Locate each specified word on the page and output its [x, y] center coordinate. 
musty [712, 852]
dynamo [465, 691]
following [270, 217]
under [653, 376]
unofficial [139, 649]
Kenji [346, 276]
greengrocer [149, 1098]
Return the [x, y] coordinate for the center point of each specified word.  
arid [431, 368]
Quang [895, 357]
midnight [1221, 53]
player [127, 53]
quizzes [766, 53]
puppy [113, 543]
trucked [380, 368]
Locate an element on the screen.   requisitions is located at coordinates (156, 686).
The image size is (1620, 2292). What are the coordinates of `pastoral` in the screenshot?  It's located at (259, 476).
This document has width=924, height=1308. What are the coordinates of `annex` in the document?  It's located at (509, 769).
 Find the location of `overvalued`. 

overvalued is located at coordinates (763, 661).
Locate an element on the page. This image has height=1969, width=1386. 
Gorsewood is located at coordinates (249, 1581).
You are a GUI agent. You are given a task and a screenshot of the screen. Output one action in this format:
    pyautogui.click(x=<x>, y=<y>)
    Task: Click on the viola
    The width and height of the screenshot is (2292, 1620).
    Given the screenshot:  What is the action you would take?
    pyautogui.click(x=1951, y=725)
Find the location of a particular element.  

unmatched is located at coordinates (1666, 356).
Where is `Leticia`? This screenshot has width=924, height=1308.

★ ★ ★ ★ ★

Update all of the data above, changing every occurrence of "center" to "midpoint" and leaving everything else as it is.

Locate each specified word on the page and output its [x, y] midpoint coordinate. 
musty [712, 852]
dynamo [465, 691]
following [270, 217]
under [653, 376]
unofficial [139, 649]
Kenji [346, 276]
greengrocer [149, 1098]
Return the [x, y] coordinate for the midpoint point of each specified word.  
arid [431, 368]
Quang [895, 357]
midnight [1221, 53]
player [127, 53]
quizzes [766, 53]
puppy [113, 543]
trucked [380, 368]
Locate an element on the screen.   requisitions is located at coordinates (156, 686).
The image size is (1620, 2292). What are the coordinates of `pastoral` in the screenshot?  It's located at (259, 476).
This document has width=924, height=1308. What are the coordinates of `annex` in the document?  It's located at (509, 769).
 Find the location of `overvalued`. 

overvalued is located at coordinates (763, 661).
Locate an element on the page. This image has height=1969, width=1386. 
Gorsewood is located at coordinates (249, 1581).
You are a GUI agent. You are given a task and a screenshot of the screen. Output one action in this format:
    pyautogui.click(x=<x>, y=<y>)
    Task: Click on the viola
    The width and height of the screenshot is (2292, 1620).
    Given the screenshot:  What is the action you would take?
    pyautogui.click(x=1951, y=725)
Find the location of a particular element.  

unmatched is located at coordinates (1666, 356).
Where is `Leticia`? This screenshot has width=924, height=1308.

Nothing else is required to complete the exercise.